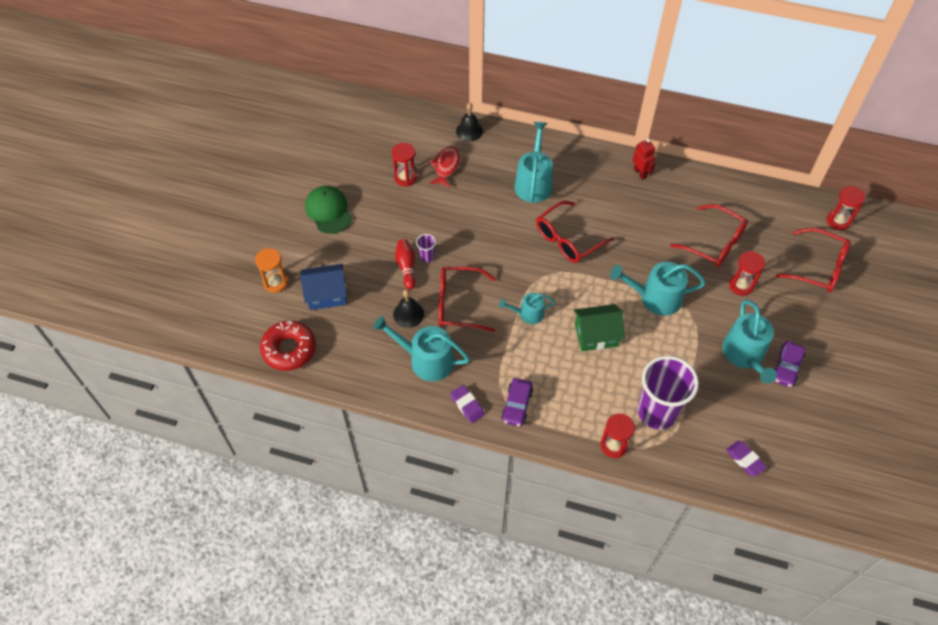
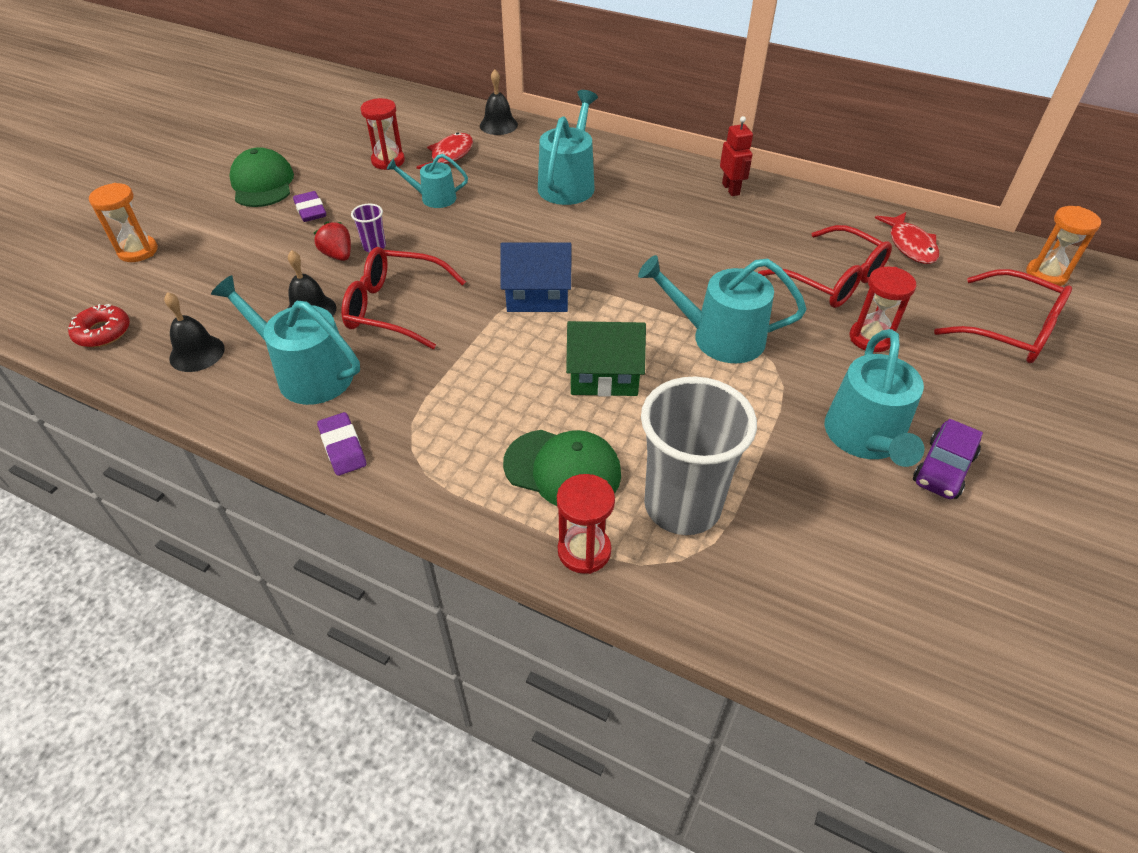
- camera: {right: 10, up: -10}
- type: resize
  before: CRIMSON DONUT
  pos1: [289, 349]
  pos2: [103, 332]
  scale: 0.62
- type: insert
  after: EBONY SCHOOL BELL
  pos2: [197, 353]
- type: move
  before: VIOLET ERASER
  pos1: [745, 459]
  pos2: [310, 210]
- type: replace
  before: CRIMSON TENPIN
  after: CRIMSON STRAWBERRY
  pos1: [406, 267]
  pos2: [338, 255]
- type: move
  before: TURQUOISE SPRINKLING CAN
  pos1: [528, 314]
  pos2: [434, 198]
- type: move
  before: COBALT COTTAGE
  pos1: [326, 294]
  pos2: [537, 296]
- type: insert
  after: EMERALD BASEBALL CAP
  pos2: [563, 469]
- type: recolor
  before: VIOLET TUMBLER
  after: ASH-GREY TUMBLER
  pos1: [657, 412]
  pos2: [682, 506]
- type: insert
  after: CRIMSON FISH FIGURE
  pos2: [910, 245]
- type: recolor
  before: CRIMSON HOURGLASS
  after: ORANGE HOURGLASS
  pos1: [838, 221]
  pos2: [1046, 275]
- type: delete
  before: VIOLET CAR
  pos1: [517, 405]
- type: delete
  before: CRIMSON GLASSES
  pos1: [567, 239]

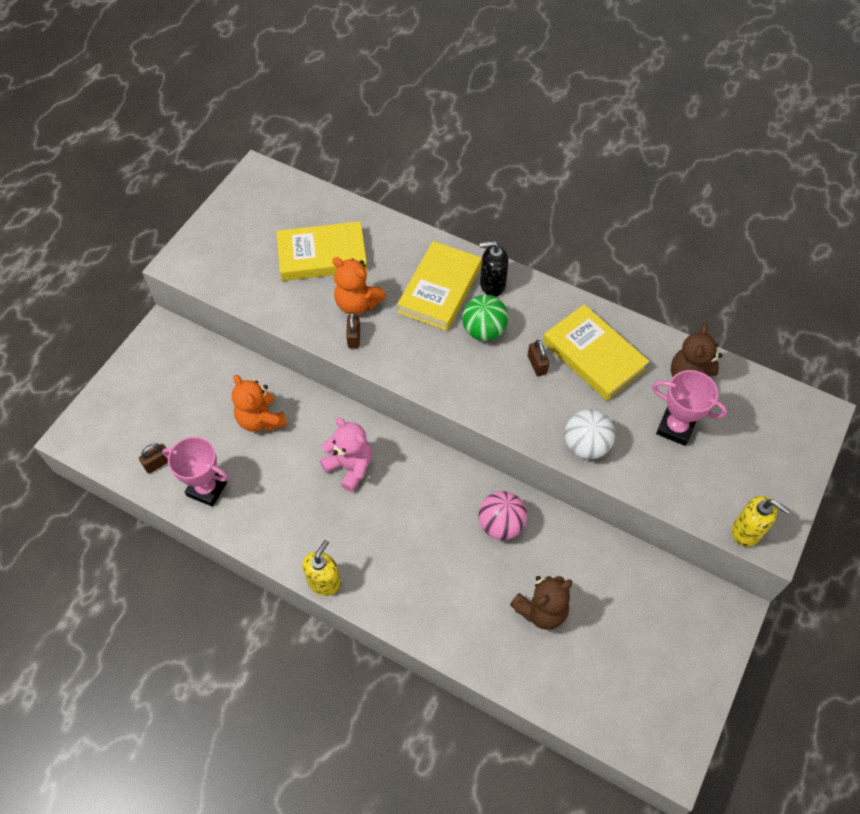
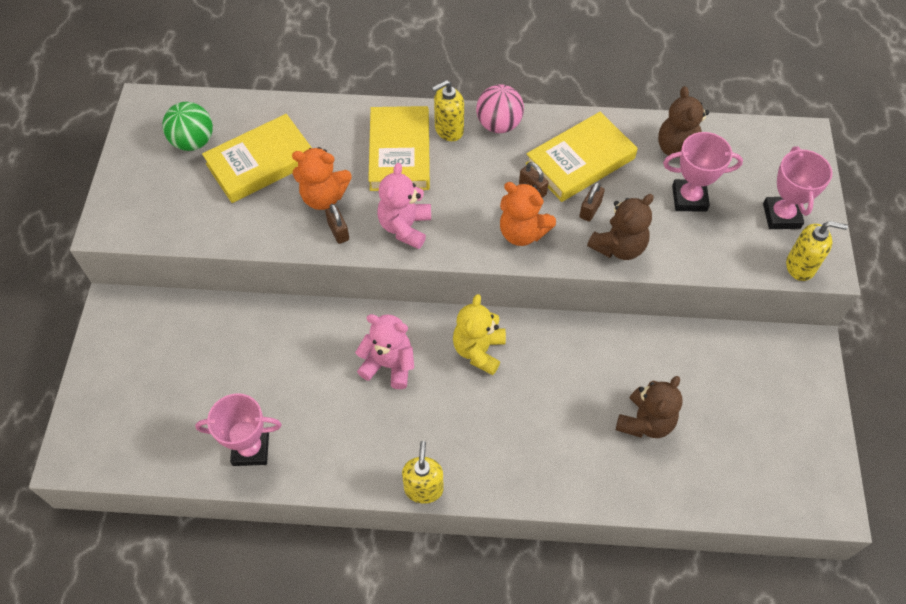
- camera: {right: -25, up: 0}
- type: move
  before: EMERALD BALL
  pos1: [484, 331]
  pos2: [193, 142]
- type: insert
  after: ROSY STUFFED BEAR
  pos2: [405, 227]
- type: recolor
  before: EBONY PUMP BOTTLE
  after: GOLDEN PUMP BOTTLE
  pos1: [492, 285]
  pos2: [448, 130]
- type: insert
  after: GOLDEN STUFFED BEAR
  pos2: [479, 350]
- type: move
  before: ROSY BALL
  pos1: [501, 524]
  pos2: [499, 124]
- type: move
  before: ORANGE STUFFED BEAR
  pos1: [261, 419]
  pos2: [522, 232]
- type: rotate
  before: GOLDEN HARDBACK
  pos1: [593, 356]
  pos2: [580, 161]
  turn: -60
- type: move
  before: BROWN PADLOCK
  pos1: [158, 463]
  pos2: [590, 210]
- type: replace
  before: SNOW-WHITE BALL
  after: BROWN STUFFED BEAR
  pos1: [586, 445]
  pos2: [618, 247]
- type: insert
  after: ROSY AWARD CUP
  pos2: [781, 216]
+ + + +
* **Exercise directions**: Everything in the entries must come back exactly, except the pictures.

* **Result of the exercise**:
- camera: {right: 10, up: -10}
- type: resize
  before: CRIMSON DONUT
  pos1: [289, 349]
  pos2: [103, 332]
  scale: 0.62
- type: insert
  after: EBONY SCHOOL BELL
  pos2: [197, 353]
- type: move
  before: VIOLET ERASER
  pos1: [745, 459]
  pos2: [310, 210]
- type: replace
  before: CRIMSON TENPIN
  after: CRIMSON STRAWBERRY
  pos1: [406, 267]
  pos2: [338, 255]
- type: move
  before: TURQUOISE SPRINKLING CAN
  pos1: [528, 314]
  pos2: [434, 198]
- type: move
  before: COBALT COTTAGE
  pos1: [326, 294]
  pos2: [537, 296]
- type: insert
  after: EMERALD BASEBALL CAP
  pos2: [563, 469]
- type: recolor
  before: VIOLET TUMBLER
  after: ASH-GREY TUMBLER
  pos1: [657, 412]
  pos2: [682, 506]
- type: insert
  after: CRIMSON FISH FIGURE
  pos2: [910, 245]
- type: recolor
  before: CRIMSON HOURGLASS
  after: ORANGE HOURGLASS
  pos1: [838, 221]
  pos2: [1046, 275]
- type: delete
  before: VIOLET CAR
  pos1: [517, 405]
- type: delete
  before: CRIMSON GLASSES
  pos1: [567, 239]

- camera: {right: -25, up: 0}
- type: move
  before: EMERALD BALL
  pos1: [484, 331]
  pos2: [193, 142]
- type: insert
  after: ROSY STUFFED BEAR
  pos2: [405, 227]
- type: recolor
  before: EBONY PUMP BOTTLE
  after: GOLDEN PUMP BOTTLE
  pos1: [492, 285]
  pos2: [448, 130]
- type: insert
  after: GOLDEN STUFFED BEAR
  pos2: [479, 350]
- type: move
  before: ROSY BALL
  pos1: [501, 524]
  pos2: [499, 124]
- type: move
  before: ORANGE STUFFED BEAR
  pos1: [261, 419]
  pos2: [522, 232]
- type: rotate
  before: GOLDEN HARDBACK
  pos1: [593, 356]
  pos2: [580, 161]
  turn: -60
- type: move
  before: BROWN PADLOCK
  pos1: [158, 463]
  pos2: [590, 210]
- type: replace
  before: SNOW-WHITE BALL
  after: BROWN STUFFED BEAR
  pos1: [586, 445]
  pos2: [618, 247]
- type: insert
  after: ROSY AWARD CUP
  pos2: [781, 216]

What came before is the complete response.